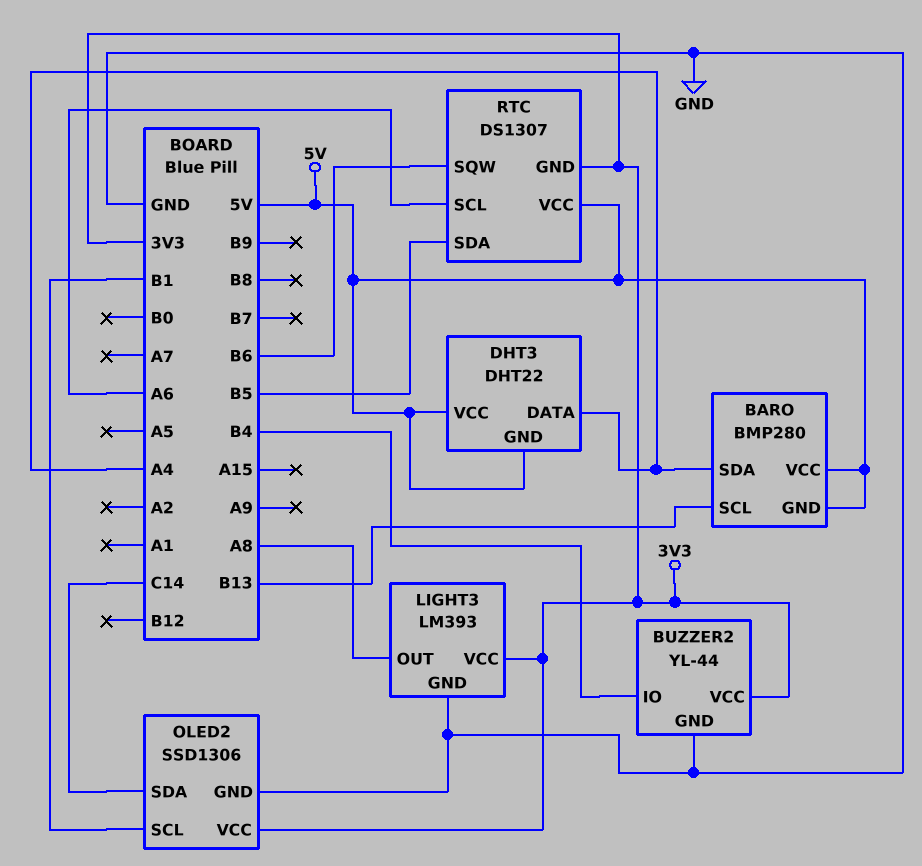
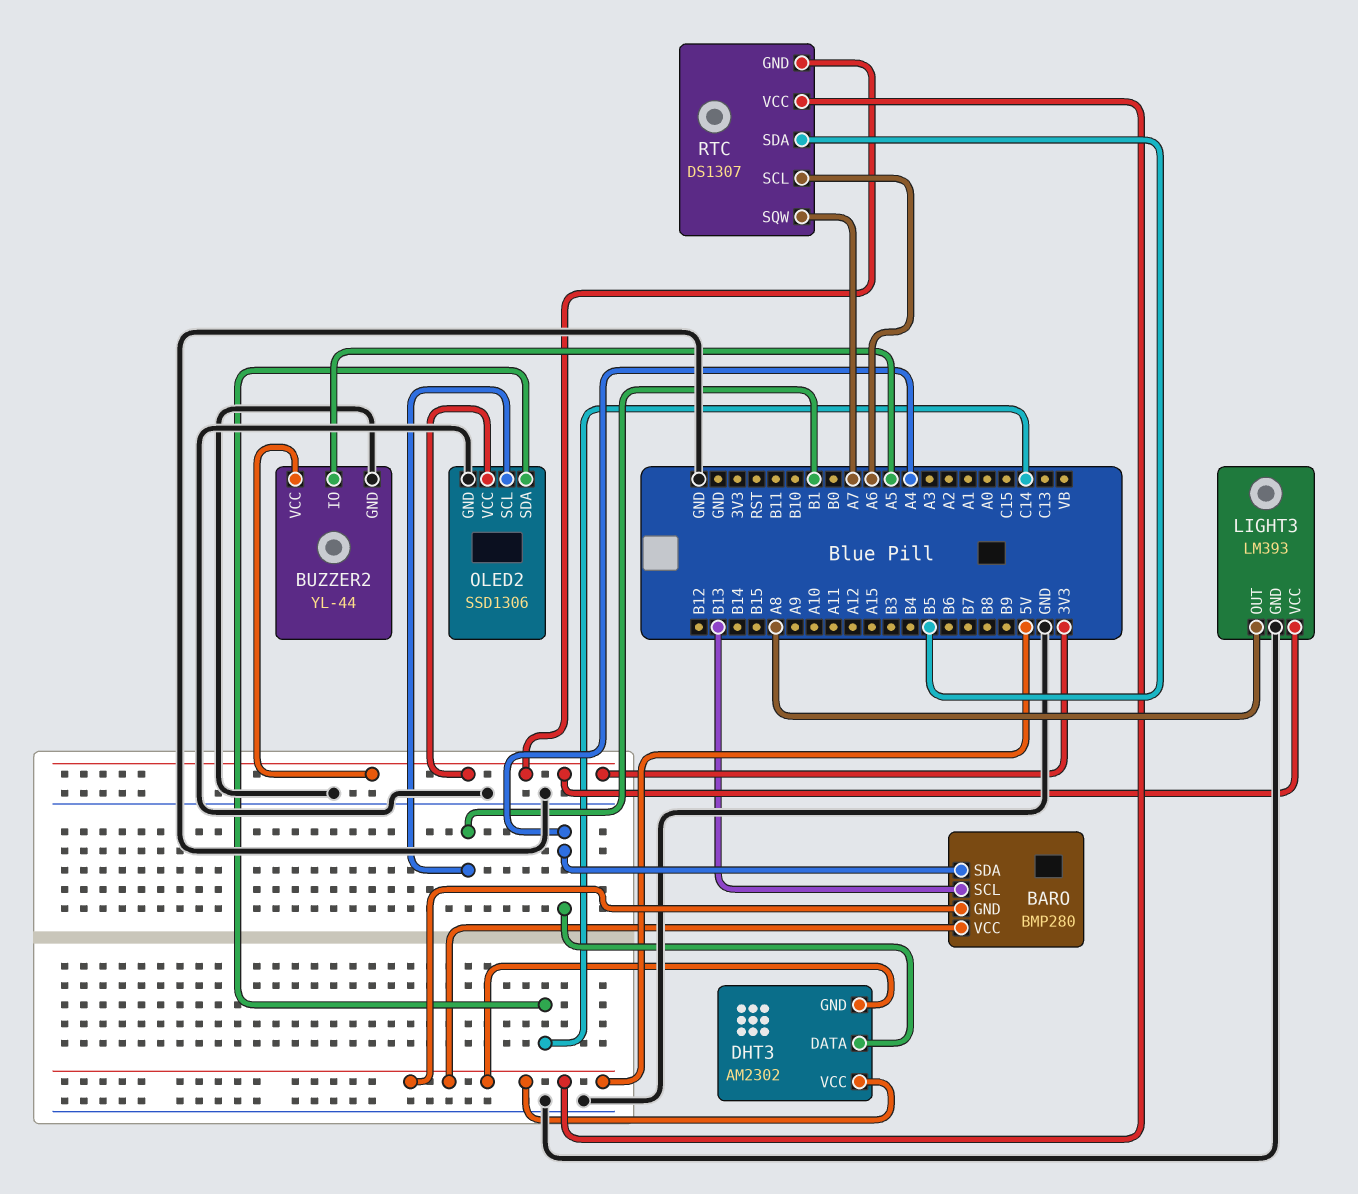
BUZZER2 pin IO: B4 -> A5
DHT3: DHT22 -> AM2302
RTC pin SQW: B6 -> A7

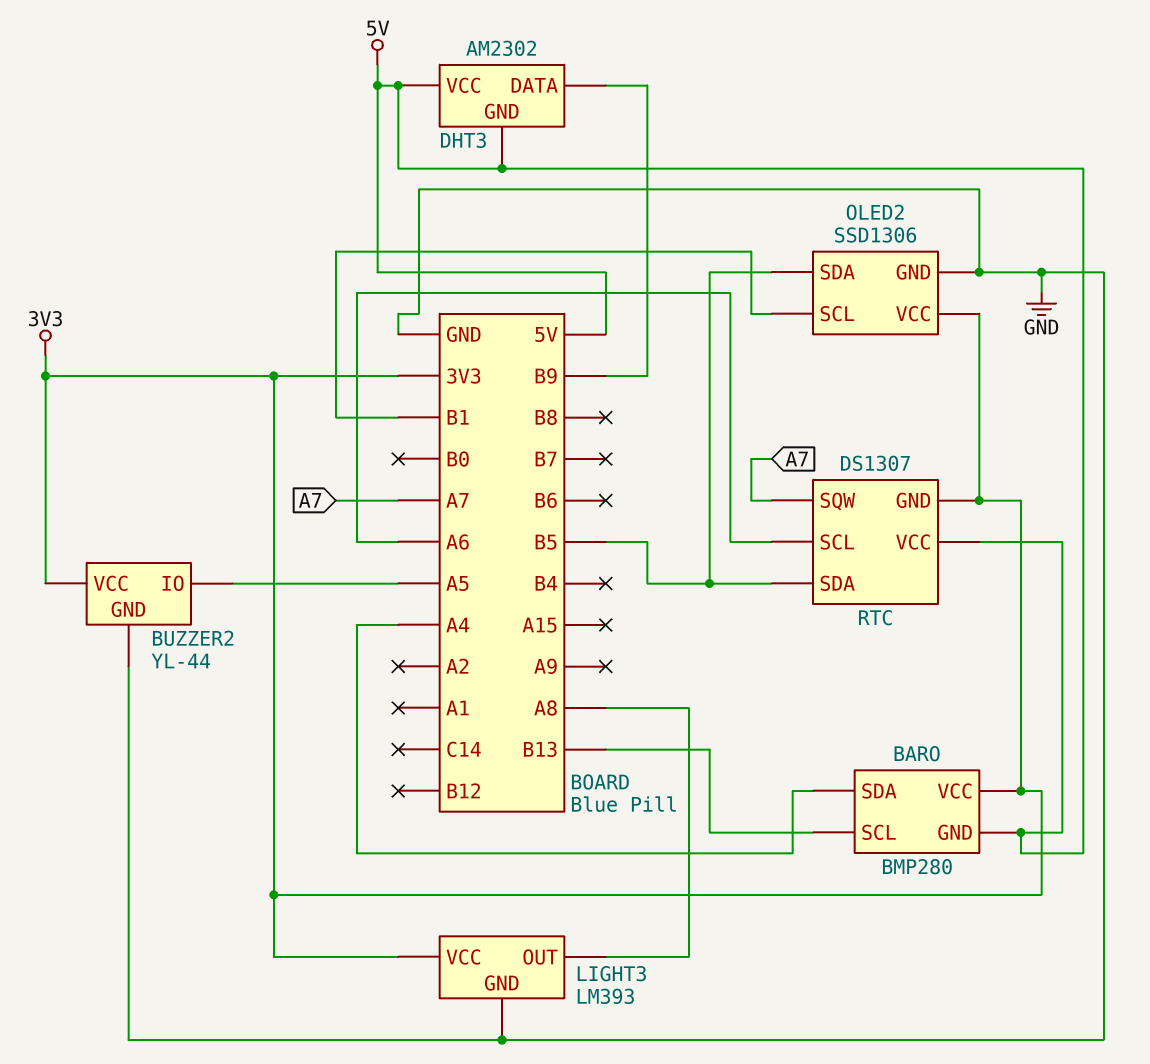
BARO pin VCC: 5V -> 3V3
DHT3 pin DATA: A4 -> B9
OLED2 pin SDA: C14 -> B5

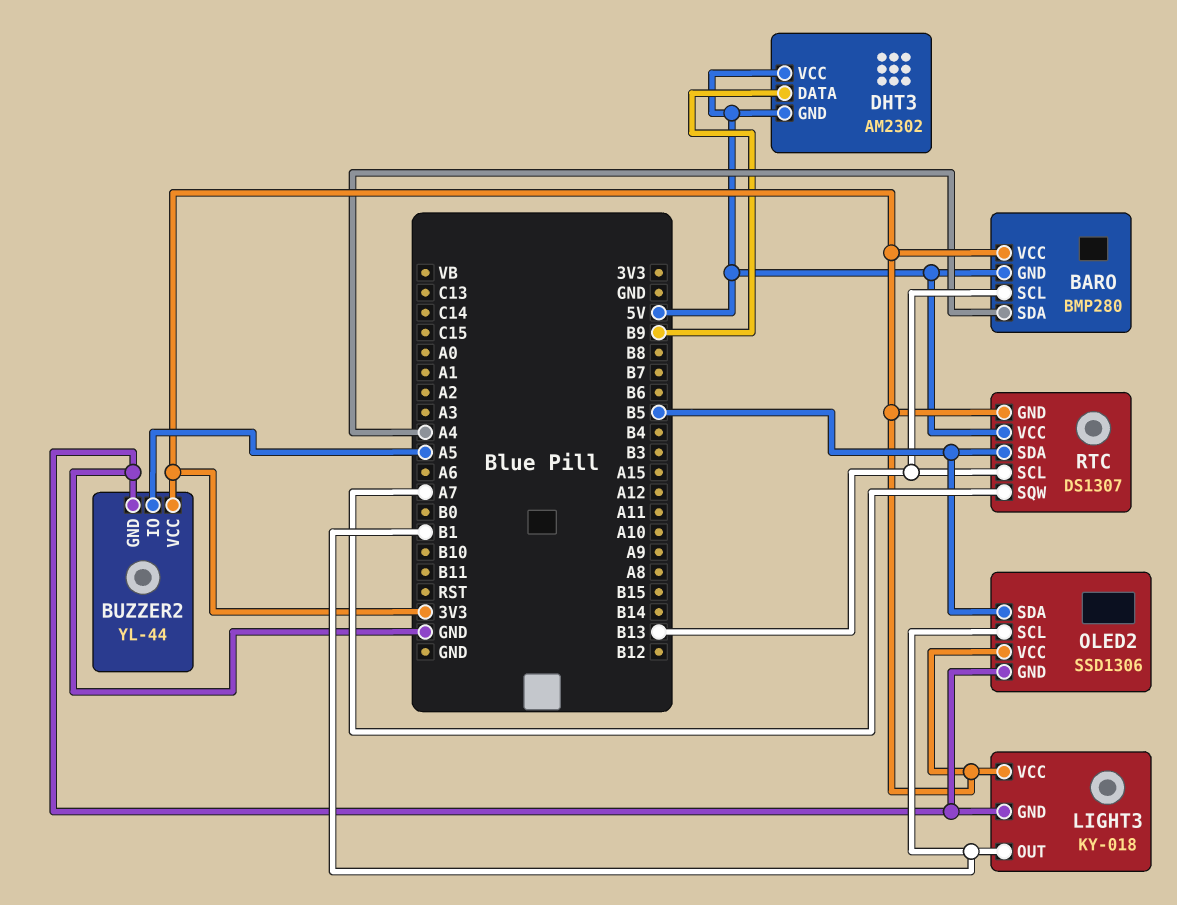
LIGHT3: LM393 -> KY-018
LIGHT3 pin OUT: A8 -> B1
RTC pin SCL: A6 -> B13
--
> [WHAT TO DO]: With pictures omitted, restate exactly every line from the one containing "RTC pin SQW: B6 -> A7" through the last line of the material, inclusive.

> [TASK SOLUTION]:
RTC pin SQW: B6 -> A7

BARO pin VCC: 5V -> 3V3
DHT3 pin DATA: A4 -> B9
OLED2 pin SDA: C14 -> B5

LIGHT3: LM393 -> KY-018
LIGHT3 pin OUT: A8 -> B1
RTC pin SCL: A6 -> B13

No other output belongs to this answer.